═════ Given data ═════
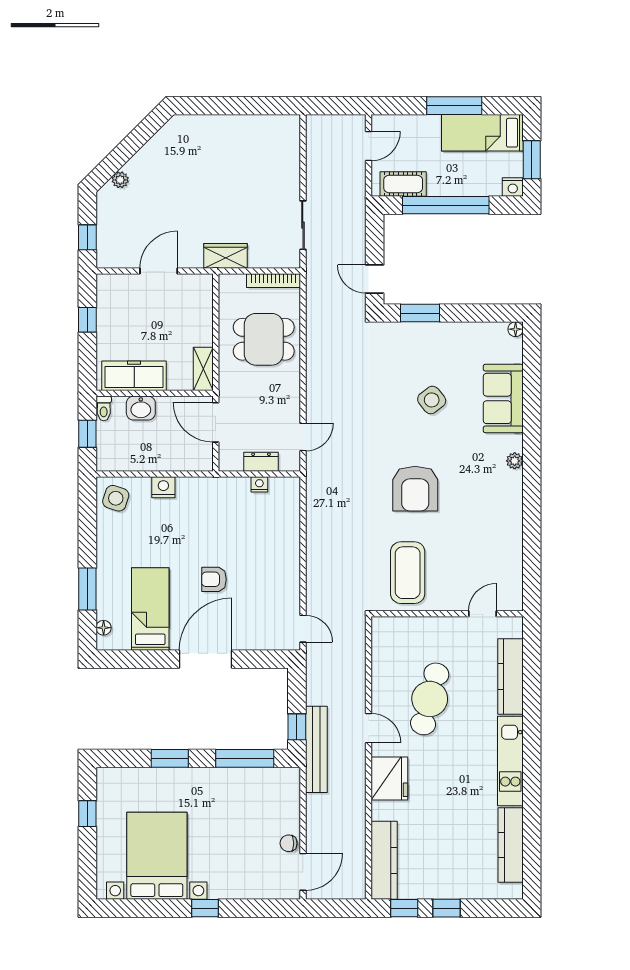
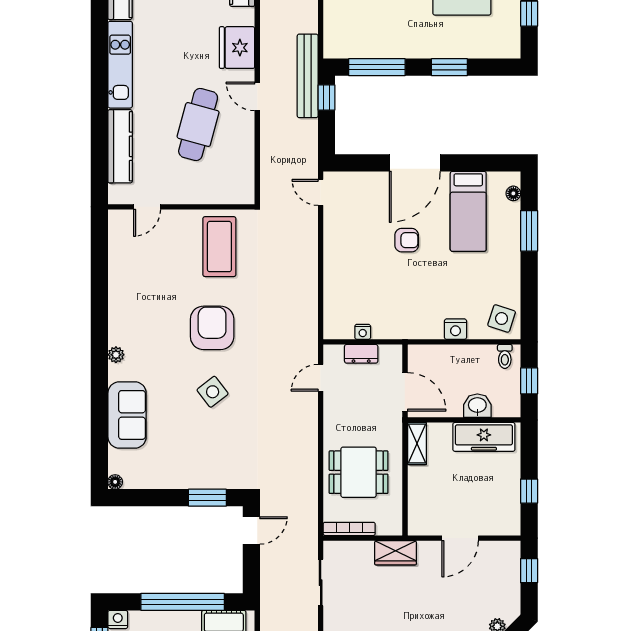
door: (375, 279) -> (251, 530), hinge flipped
side table: (432, 400) -> (213, 392), moved
toilet: (104, 408) -> (505, 356), moved, turned 180

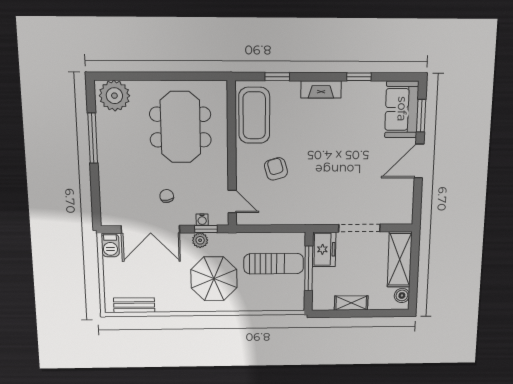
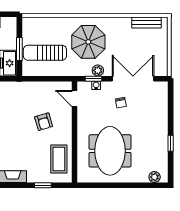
plant: (114, 96) -> (155, 177), width x0.53, depth x0.53
coffee table: (254, 115) -> (59, 159), width x0.73, depth x0.76
window: (93, 138) -> (171, 143), width x0.46
barbecue: (110, 245) -> (162, 67), removed
window: (309, 268) -> (19, 49), width x0.69

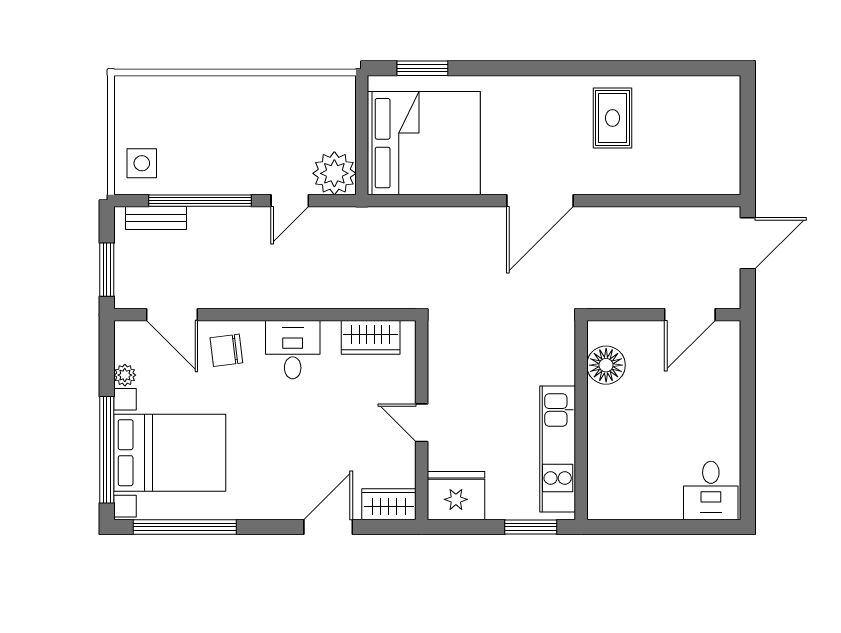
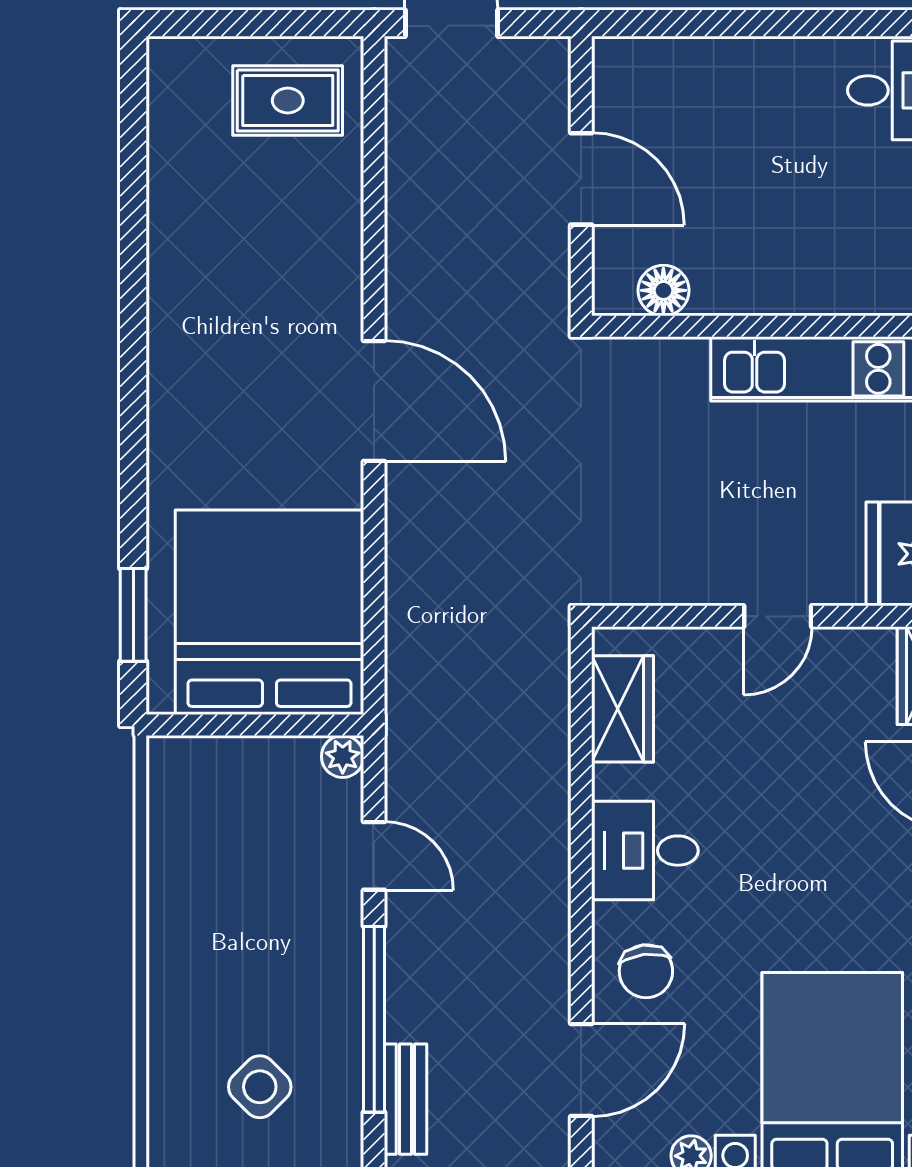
rug: (612, 118) -> (288, 101), moved
side table: (142, 163) -> (260, 1087), moved, turned 45
plant: (334, 173) -> (343, 757), width x0.53, depth x0.53
door: (690, 315) -> (581, 179), moved
floor lamp: (606, 365) -> (663, 290), width x0.73, depth x0.73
═════
§ Exercise requirements: The lines from the one containing "plant: (334, 173)" through the final line of the listing above are to be repeated exactly, and nothing else is to be printed.

§ Exercise output:
plant: (334, 173) -> (343, 757), width x0.53, depth x0.53
door: (690, 315) -> (581, 179), moved
floor lamp: (606, 365) -> (663, 290), width x0.73, depth x0.73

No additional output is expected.